◆ WHAT IS REQUIRED
Your task is to copy the lines of the data below from the line holding "blue camera [391,177,462,248]" through the line holding "camera: 10 degrees left, 5 degrees up", inclusive, exactly and with nothing added.
►
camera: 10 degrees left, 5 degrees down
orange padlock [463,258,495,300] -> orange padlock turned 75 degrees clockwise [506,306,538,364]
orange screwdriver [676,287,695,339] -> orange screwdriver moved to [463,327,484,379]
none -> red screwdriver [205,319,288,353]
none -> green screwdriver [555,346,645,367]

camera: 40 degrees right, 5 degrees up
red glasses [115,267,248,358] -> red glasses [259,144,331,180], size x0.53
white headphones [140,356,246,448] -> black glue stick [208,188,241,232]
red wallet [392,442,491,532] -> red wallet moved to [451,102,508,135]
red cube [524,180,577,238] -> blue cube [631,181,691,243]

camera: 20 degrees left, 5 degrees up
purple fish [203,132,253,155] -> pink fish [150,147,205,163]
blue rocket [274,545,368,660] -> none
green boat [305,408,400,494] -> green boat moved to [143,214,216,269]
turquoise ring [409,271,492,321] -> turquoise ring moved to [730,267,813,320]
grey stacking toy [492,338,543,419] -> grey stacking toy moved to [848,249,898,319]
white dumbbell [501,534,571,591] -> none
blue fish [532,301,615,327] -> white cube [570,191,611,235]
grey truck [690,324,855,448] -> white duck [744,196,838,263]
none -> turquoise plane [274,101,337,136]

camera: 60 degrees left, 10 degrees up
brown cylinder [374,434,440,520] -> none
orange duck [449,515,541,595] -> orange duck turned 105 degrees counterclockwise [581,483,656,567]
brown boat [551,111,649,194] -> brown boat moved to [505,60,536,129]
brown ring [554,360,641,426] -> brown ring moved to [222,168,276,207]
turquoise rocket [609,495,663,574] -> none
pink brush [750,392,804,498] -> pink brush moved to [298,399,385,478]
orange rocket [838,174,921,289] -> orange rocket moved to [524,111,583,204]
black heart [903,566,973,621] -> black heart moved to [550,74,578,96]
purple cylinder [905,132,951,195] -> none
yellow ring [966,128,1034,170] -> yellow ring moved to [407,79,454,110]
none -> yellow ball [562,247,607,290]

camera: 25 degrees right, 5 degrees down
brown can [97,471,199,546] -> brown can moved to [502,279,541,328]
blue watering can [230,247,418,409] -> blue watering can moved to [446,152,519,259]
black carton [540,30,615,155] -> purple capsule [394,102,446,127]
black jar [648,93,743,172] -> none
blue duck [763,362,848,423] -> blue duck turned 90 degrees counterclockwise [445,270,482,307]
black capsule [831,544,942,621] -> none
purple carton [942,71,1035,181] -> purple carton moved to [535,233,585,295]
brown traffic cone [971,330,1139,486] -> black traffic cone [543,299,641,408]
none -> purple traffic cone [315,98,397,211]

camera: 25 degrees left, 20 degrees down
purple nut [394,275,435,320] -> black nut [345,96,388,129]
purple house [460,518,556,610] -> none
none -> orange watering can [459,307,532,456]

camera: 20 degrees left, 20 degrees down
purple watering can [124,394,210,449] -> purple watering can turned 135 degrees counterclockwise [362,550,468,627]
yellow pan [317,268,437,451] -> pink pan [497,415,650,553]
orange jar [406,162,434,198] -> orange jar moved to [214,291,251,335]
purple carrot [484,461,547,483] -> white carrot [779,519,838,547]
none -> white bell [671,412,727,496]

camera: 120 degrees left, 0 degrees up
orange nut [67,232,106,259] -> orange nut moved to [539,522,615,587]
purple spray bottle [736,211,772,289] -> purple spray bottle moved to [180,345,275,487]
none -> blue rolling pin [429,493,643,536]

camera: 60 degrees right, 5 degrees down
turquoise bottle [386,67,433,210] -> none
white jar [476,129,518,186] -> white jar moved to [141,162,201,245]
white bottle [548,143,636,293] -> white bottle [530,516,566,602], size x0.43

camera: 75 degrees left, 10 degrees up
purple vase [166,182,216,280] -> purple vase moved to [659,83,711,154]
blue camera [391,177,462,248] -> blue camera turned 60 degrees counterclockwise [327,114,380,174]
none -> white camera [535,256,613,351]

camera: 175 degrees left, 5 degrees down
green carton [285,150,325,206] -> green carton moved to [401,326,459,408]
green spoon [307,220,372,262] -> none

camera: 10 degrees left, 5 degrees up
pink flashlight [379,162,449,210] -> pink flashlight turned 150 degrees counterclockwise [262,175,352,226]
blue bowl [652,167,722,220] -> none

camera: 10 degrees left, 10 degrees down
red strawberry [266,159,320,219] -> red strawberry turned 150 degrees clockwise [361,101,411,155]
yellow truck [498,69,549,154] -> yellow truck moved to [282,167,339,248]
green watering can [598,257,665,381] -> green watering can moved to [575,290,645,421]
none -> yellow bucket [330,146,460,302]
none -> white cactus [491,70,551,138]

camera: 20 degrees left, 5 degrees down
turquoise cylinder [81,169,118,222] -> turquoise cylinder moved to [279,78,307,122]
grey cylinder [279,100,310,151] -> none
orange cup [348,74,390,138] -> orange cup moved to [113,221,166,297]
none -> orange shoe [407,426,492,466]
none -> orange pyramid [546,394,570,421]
◄
◆ THE ANSWER
blue camera [391,177,462,248] -> blue camera turned 60 degrees counterclockwise [327,114,380,174]
none -> white camera [535,256,613,351]

camera: 175 degrees left, 5 degrees down
green carton [285,150,325,206] -> green carton moved to [401,326,459,408]
green spoon [307,220,372,262] -> none

camera: 10 degrees left, 5 degrees up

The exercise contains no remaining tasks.